**PROBLEM DESCRIPTION**
Would you please return the lines of the entries below starting at the line that has "camera: 30 degrees right, 10 degrees down" and ending at the line that has "(283, 86) = (488, 129): pink", both included, exactly as they are?

**EXERCISE MATERIAL**
◇ ◇ ◇ ◇

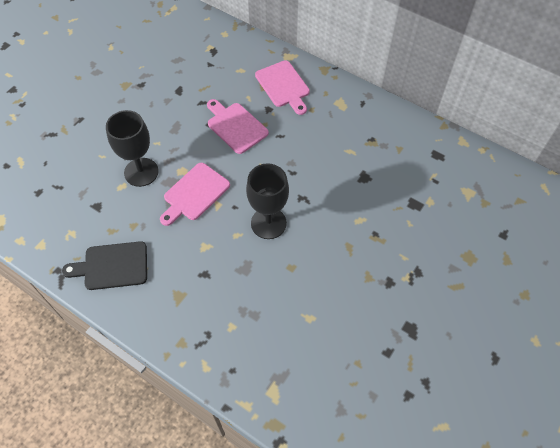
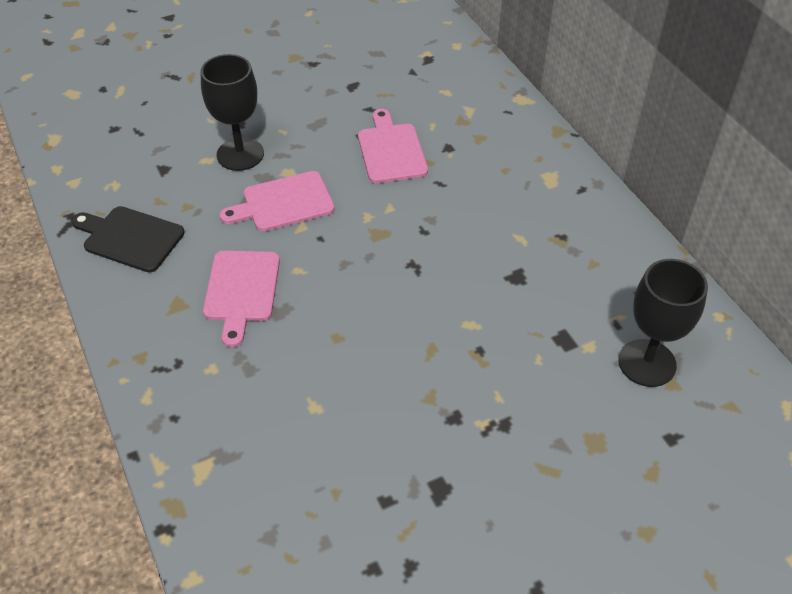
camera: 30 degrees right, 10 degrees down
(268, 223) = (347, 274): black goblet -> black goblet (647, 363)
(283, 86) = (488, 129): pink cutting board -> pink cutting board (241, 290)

◇ ◇ ◇ ◇

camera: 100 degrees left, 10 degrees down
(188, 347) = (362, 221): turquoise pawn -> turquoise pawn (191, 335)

◇ ◇ ◇ ◇

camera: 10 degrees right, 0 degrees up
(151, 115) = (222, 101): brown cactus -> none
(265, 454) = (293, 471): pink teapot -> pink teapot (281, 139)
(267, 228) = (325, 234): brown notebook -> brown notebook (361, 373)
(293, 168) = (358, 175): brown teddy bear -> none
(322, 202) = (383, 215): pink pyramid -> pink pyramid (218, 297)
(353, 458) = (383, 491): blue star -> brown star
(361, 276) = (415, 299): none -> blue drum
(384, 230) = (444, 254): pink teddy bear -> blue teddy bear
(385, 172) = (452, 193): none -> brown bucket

◇ ◇ ◇ ◇

**ANSWER AREA**
camera: 30 degrees right, 10 degrees down
(268, 223) = (347, 274): black goblet -> black goblet (647, 363)
(283, 86) = (488, 129): pink cutting board -> pink cutting board (241, 290)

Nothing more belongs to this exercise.